Written request >> Output the lines that follow, everything from the line containing "78: 10:24 -> 7:24" down to the line containing "55: 10:13 -> 09:58", inclusive of both, reproducing each one character for character.

Working data >>
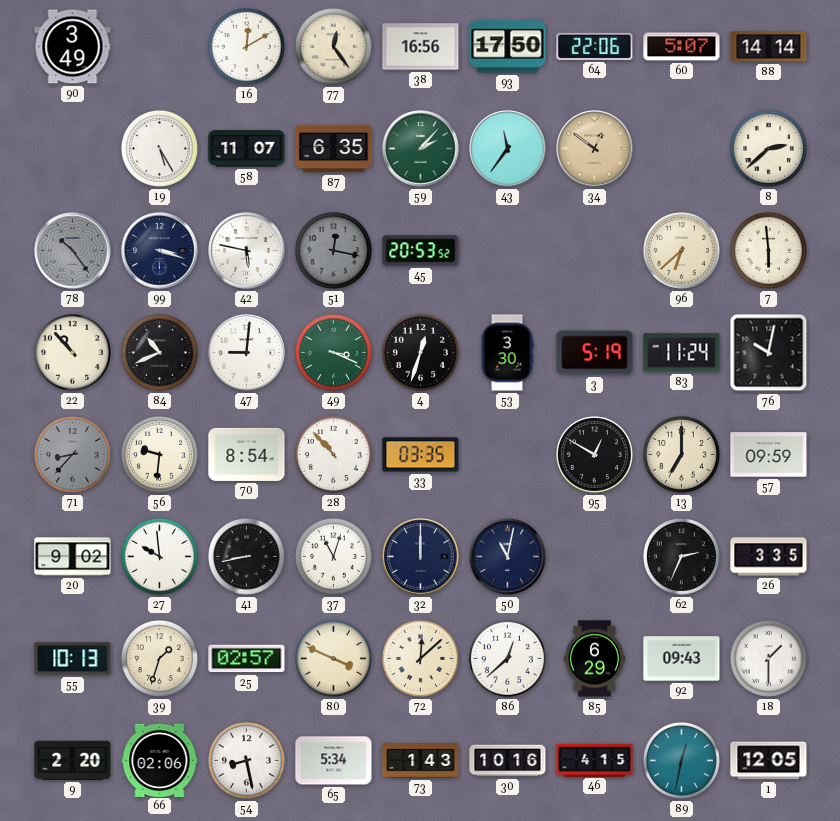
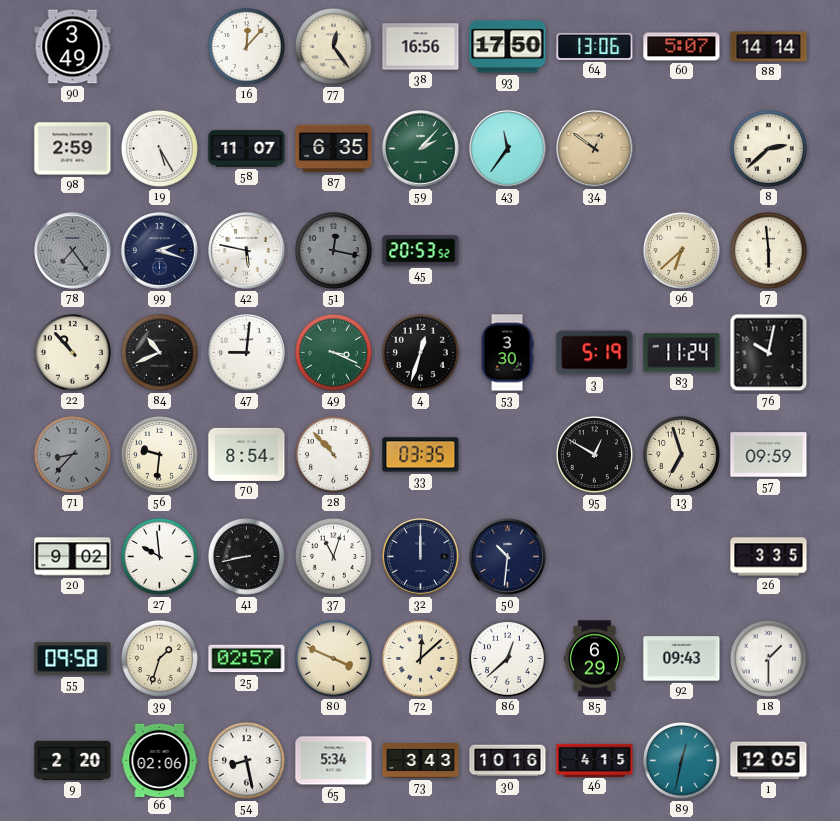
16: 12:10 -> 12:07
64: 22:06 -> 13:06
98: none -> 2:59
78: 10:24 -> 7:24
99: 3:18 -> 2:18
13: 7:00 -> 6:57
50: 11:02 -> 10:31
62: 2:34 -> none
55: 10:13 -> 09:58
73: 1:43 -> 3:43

* * *

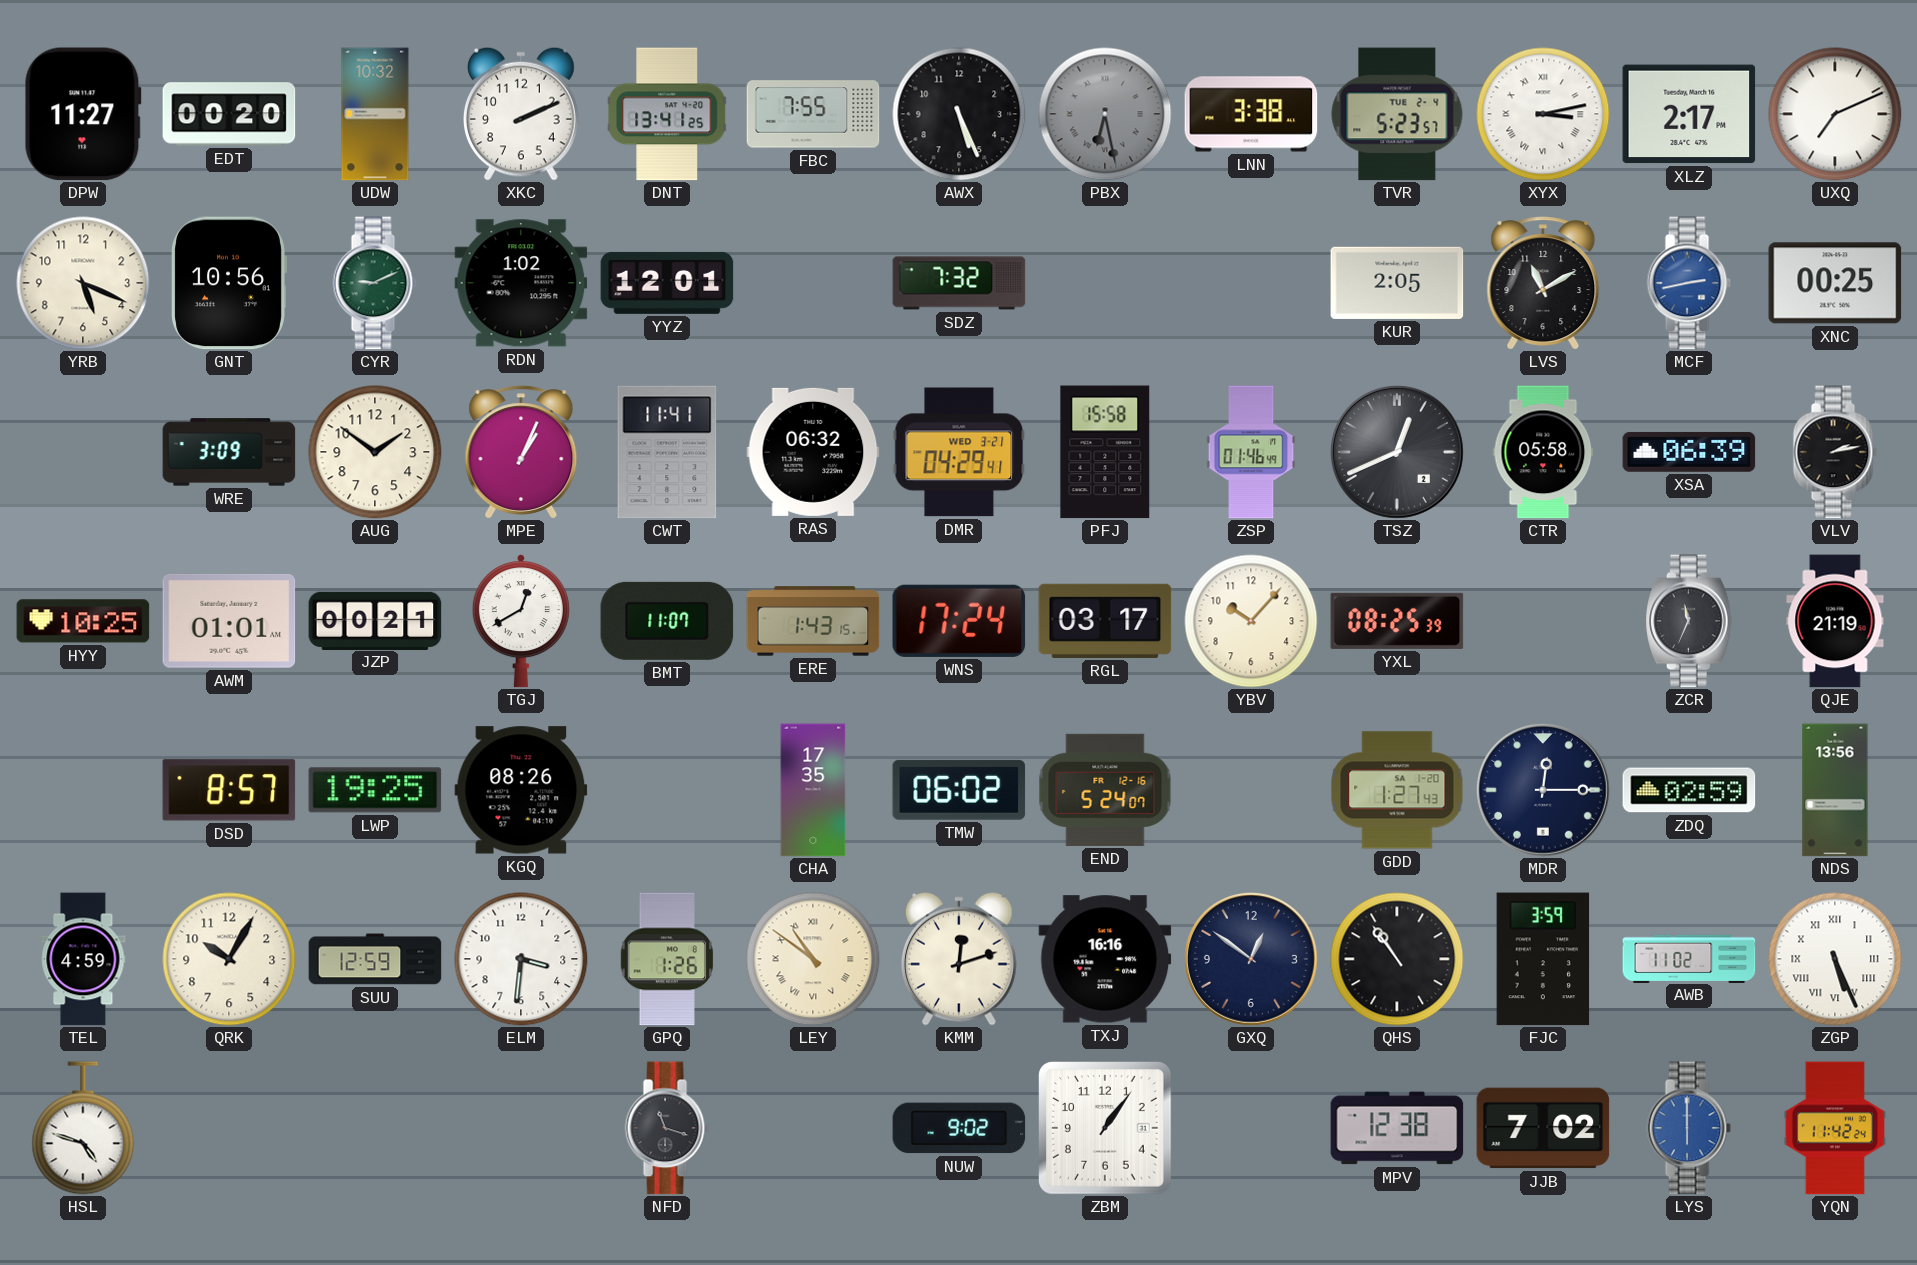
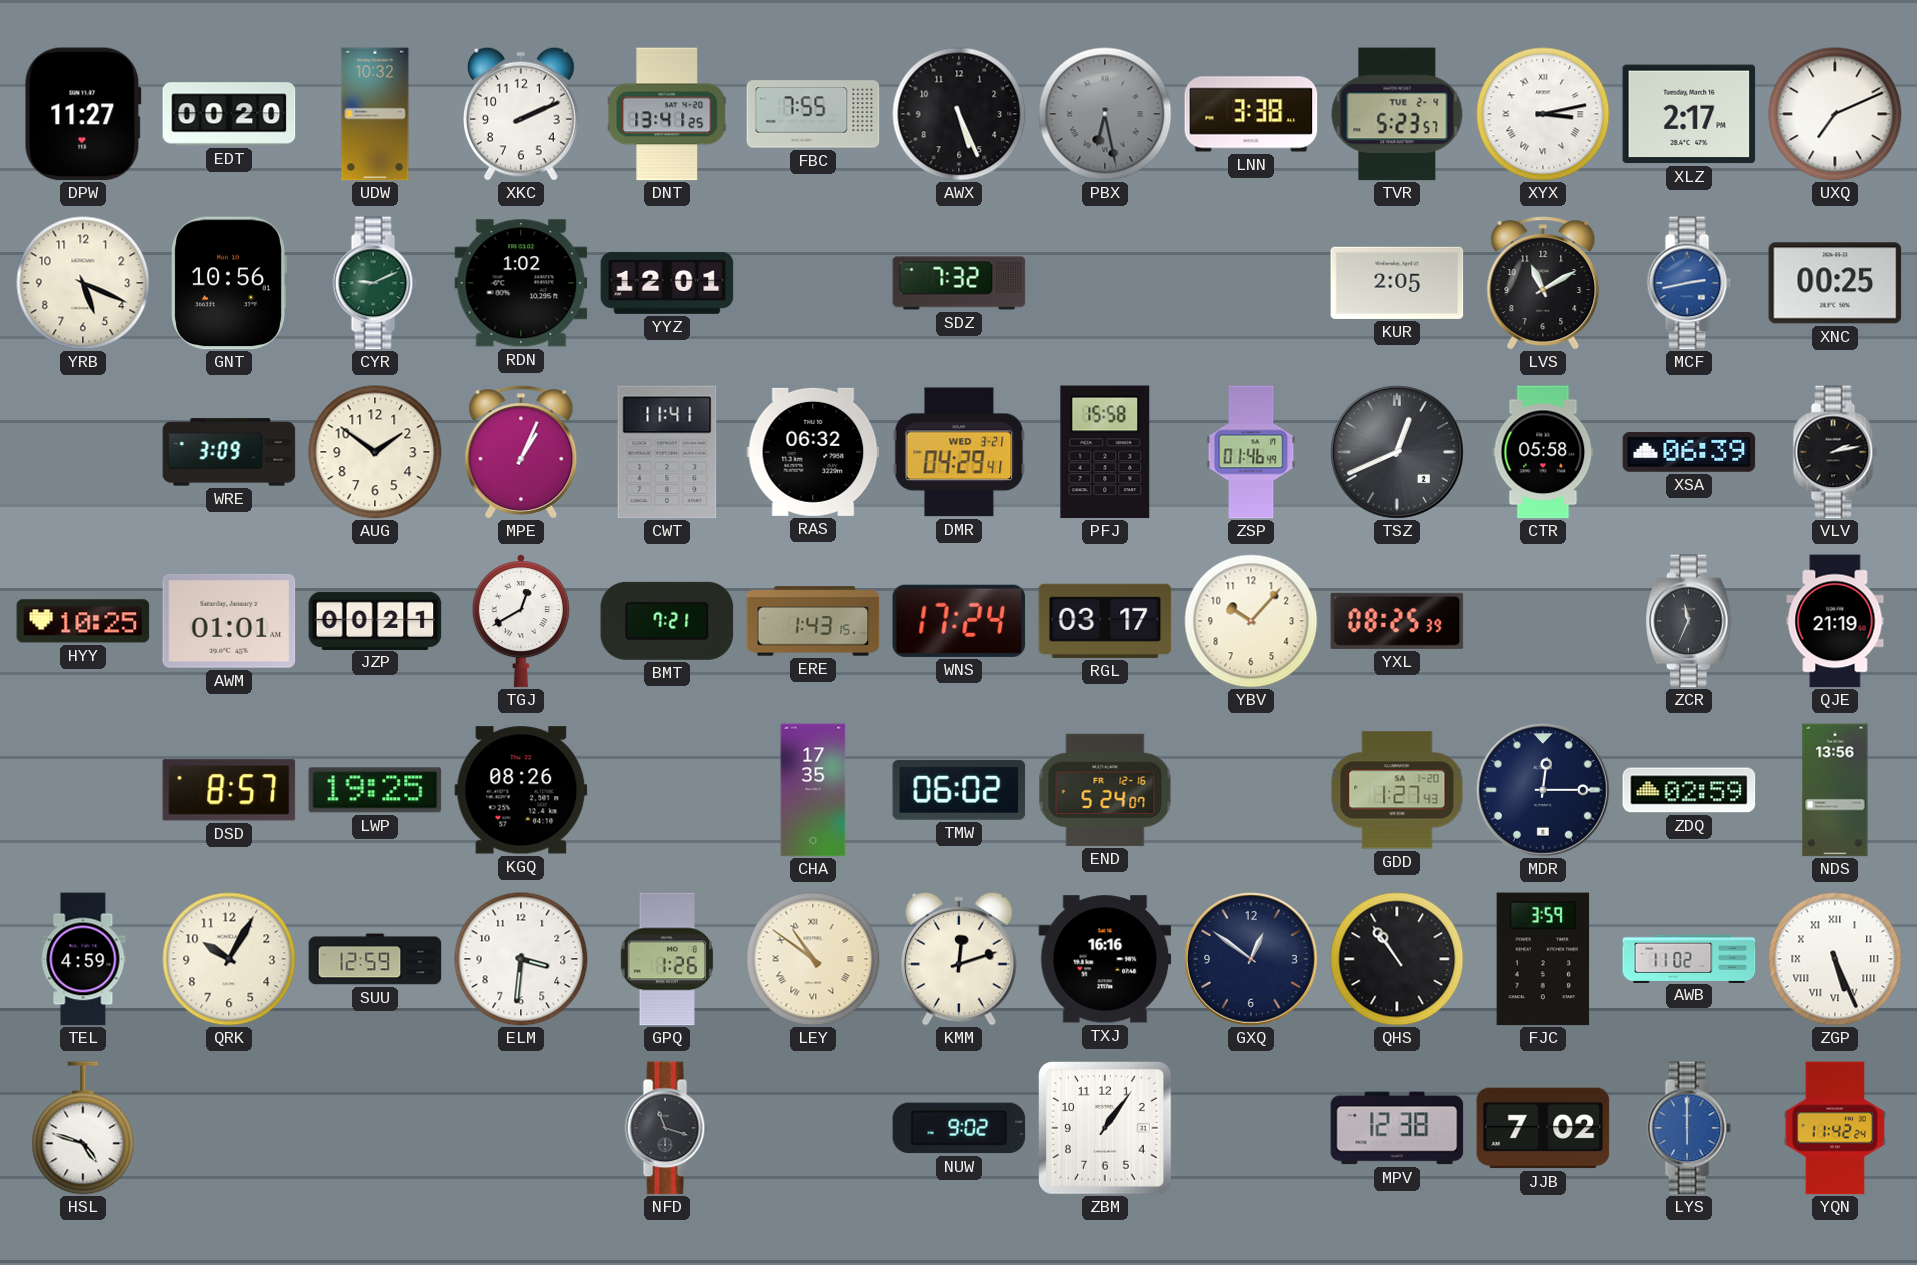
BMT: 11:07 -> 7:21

Task solution >>
78: 10:24 -> 7:24
99: 3:18 -> 2:18
13: 7:00 -> 6:57
50: 11:02 -> 10:31
62: 2:34 -> none
55: 10:13 -> 09:58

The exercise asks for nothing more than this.